[WHAT THE TASK REQUIRES]: When you copy the entries, match them exactly and omit the pictures.

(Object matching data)
━━━━━━━━━━━━━━━━
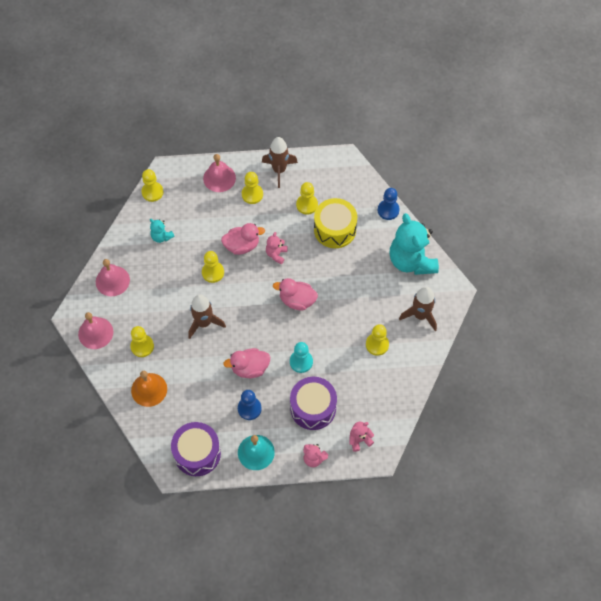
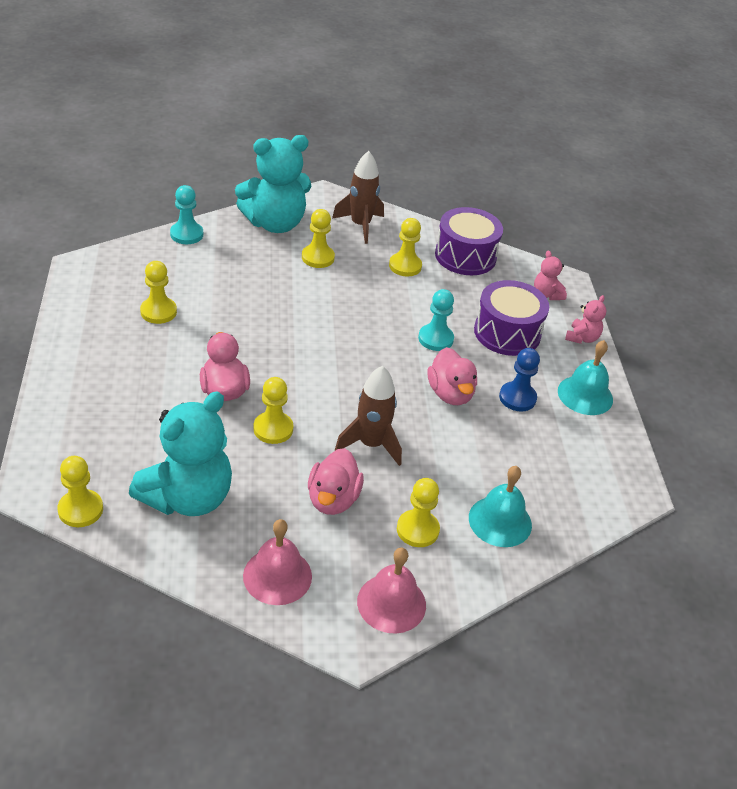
camera: 95 degrees left, 20 degrees down
orange bell [131,371,167,407] -> turquoise bell [469,466,532,547]
turquoise teddy bear [150,219,175,243] -> turquoise teddy bear [129,392,232,516], size x2.23
purple drum [171,422,221,476] -> purple drum moved to [435,207,503,275]
pink bell [203,154,236,192] -> none
yellow pawn [242,172,263,204] -> yellow pawn moved to [302,209,335,268]
brown rocket [262,137,298,188] -> none
pink teddy bear [266,232,287,264] -> none
pink duck [273,278,318,310] -> pink duck moved to [308,448,364,515]
yellow drum [314,198,357,248] -> none
blue pawn [378,188,400,220] -> turquoise pawn [170,185,203,244]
━━━━━━━━━━━━━━━━
[EXERCISE ANSWER]:
camera: 95 degrees left, 20 degrees down
orange bell [131,371,167,407] -> turquoise bell [469,466,532,547]
turquoise teddy bear [150,219,175,243] -> turquoise teddy bear [129,392,232,516], size x2.23
purple drum [171,422,221,476] -> purple drum moved to [435,207,503,275]
pink bell [203,154,236,192] -> none
yellow pawn [242,172,263,204] -> yellow pawn moved to [302,209,335,268]
brown rocket [262,137,298,188] -> none
pink teddy bear [266,232,287,264] -> none
pink duck [273,278,318,310] -> pink duck moved to [308,448,364,515]
yellow drum [314,198,357,248] -> none
blue pawn [378,188,400,220] -> turquoise pawn [170,185,203,244]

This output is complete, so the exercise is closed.